- [Task details] What you return should match every record exactly, with the images removed.

Object state change records
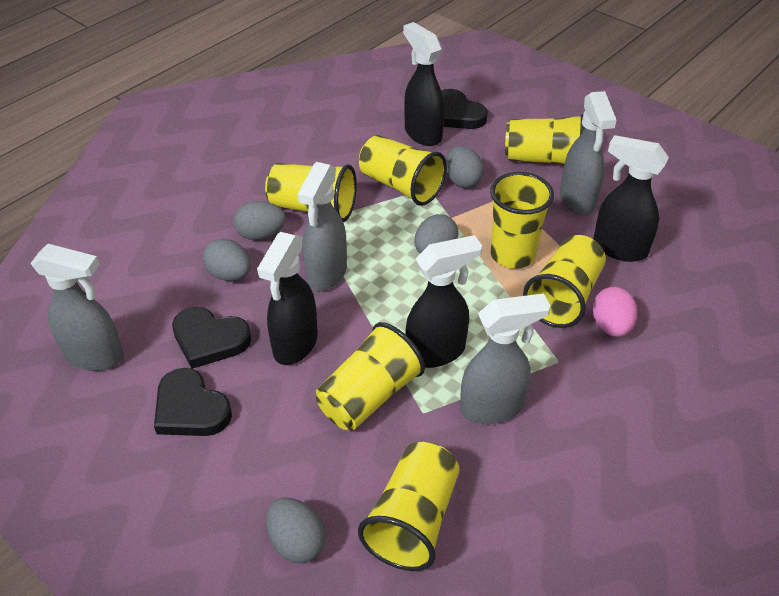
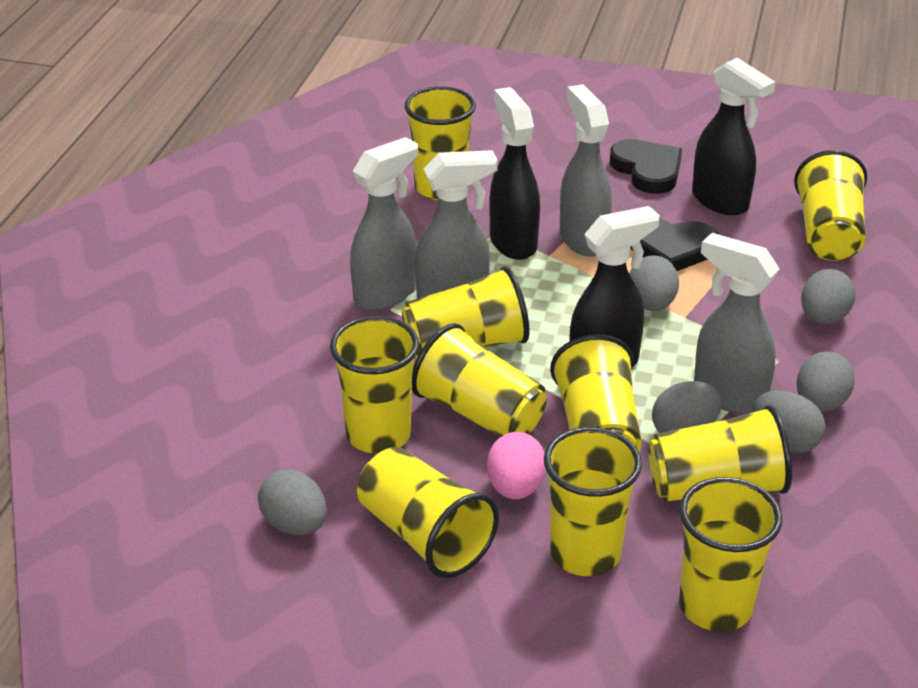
black heart: 3 -> 2
black spray bottle: 4 -> 3
grey egg: 5 -> 6
yellow cup: 7 -> 10

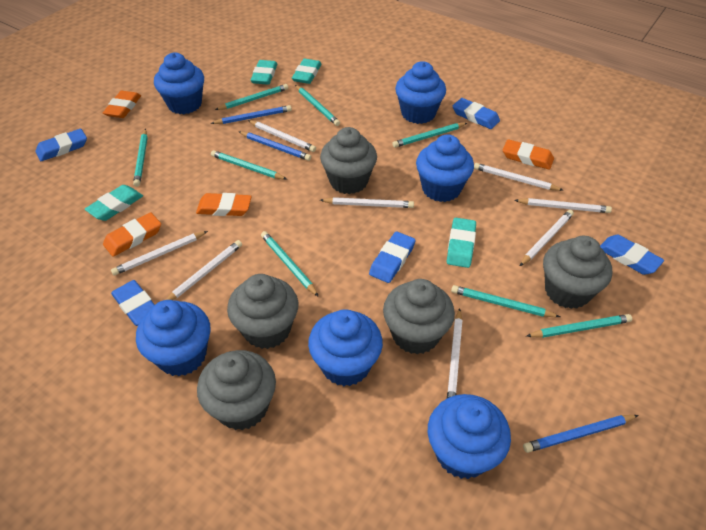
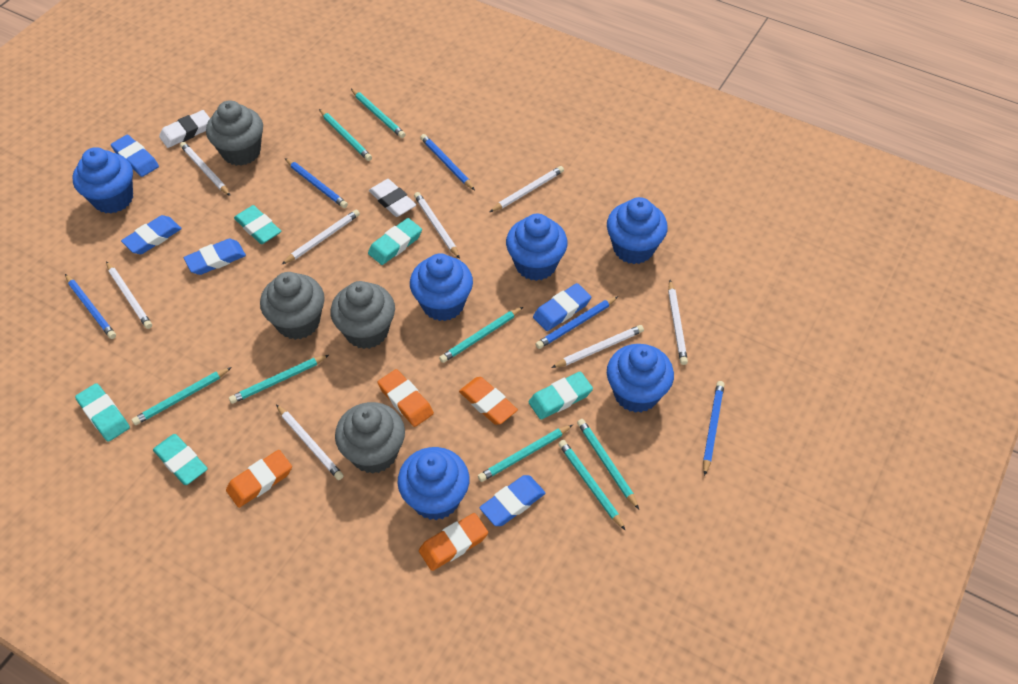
blue pencil: 3 -> 5
grey cupcake: 5 -> 4
turquoise eraser: 4 -> 5
white eraser: 0 -> 2

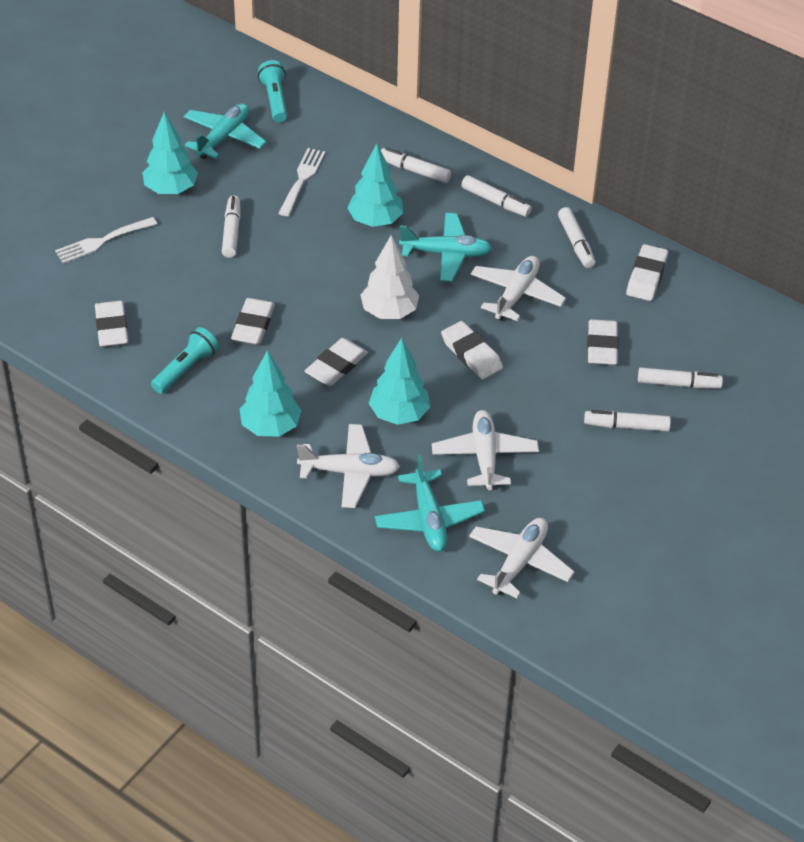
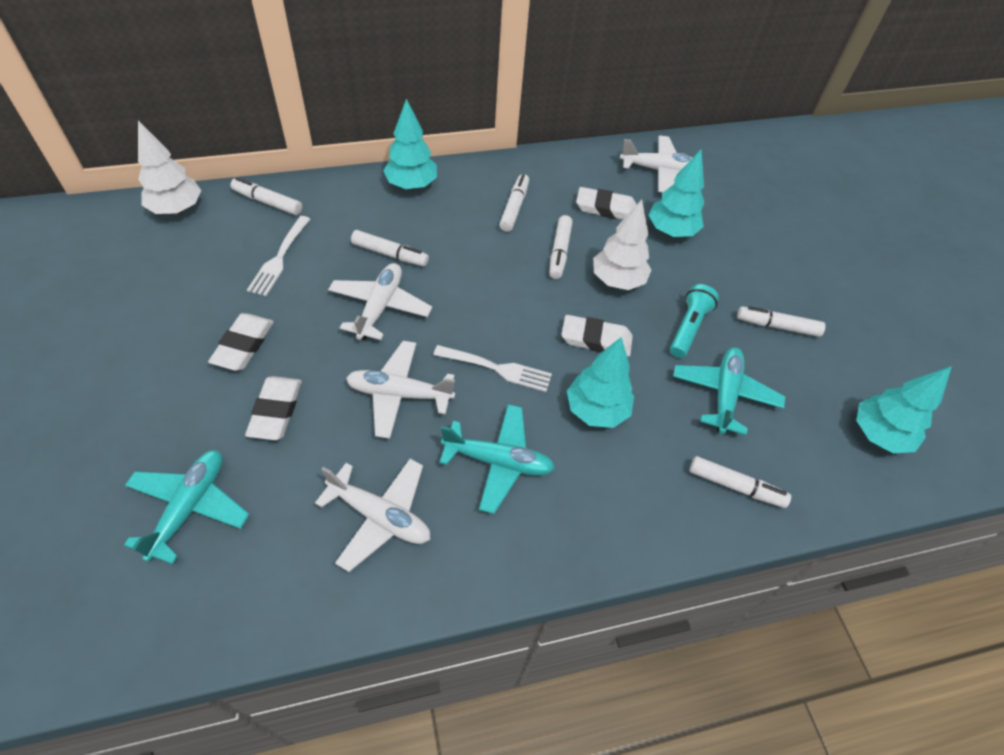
turquoise flashlight: 2 -> 1
white eraser: 6 -> 4
white tree: 1 -> 2

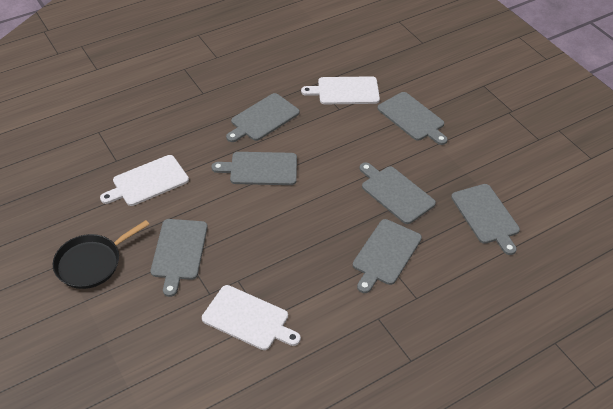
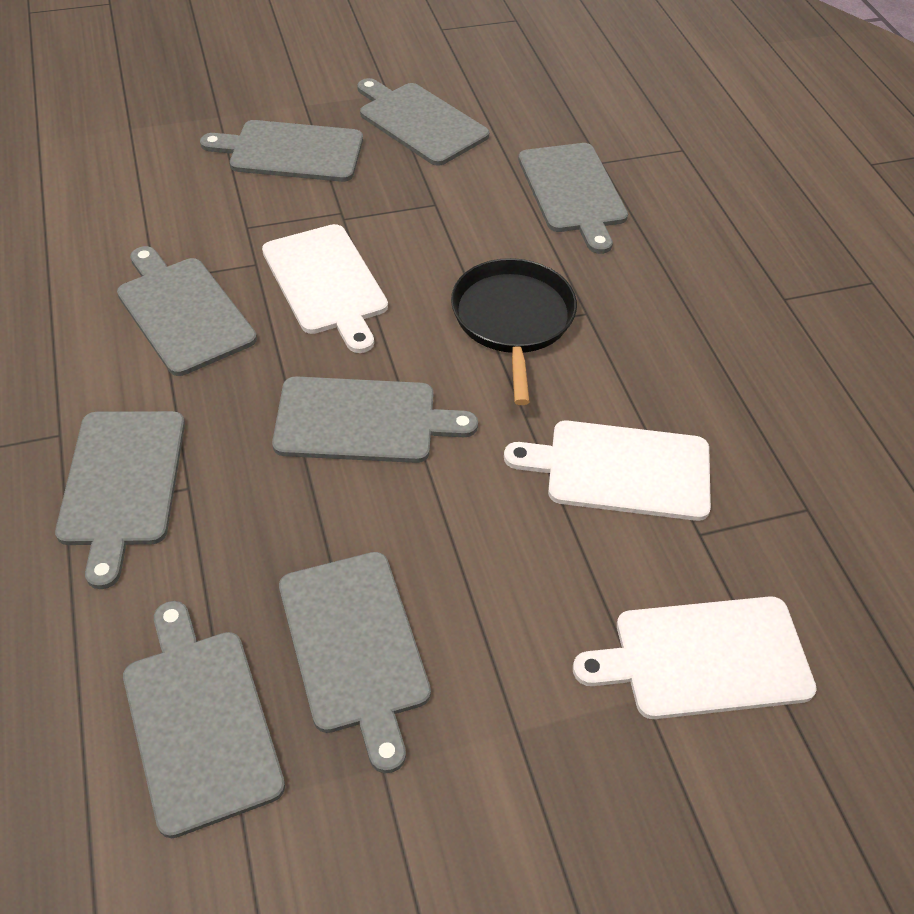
grey cutting board: 7 -> 8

- [Written response]
black heart: 3 -> 2
black spray bottle: 4 -> 3
grey egg: 5 -> 6
yellow cup: 7 -> 10

blue pencil: 3 -> 5
grey cupcake: 5 -> 4
turquoise eraser: 4 -> 5
white eraser: 0 -> 2

turquoise flashlight: 2 -> 1
white eraser: 6 -> 4
white tree: 1 -> 2

grey cutting board: 7 -> 8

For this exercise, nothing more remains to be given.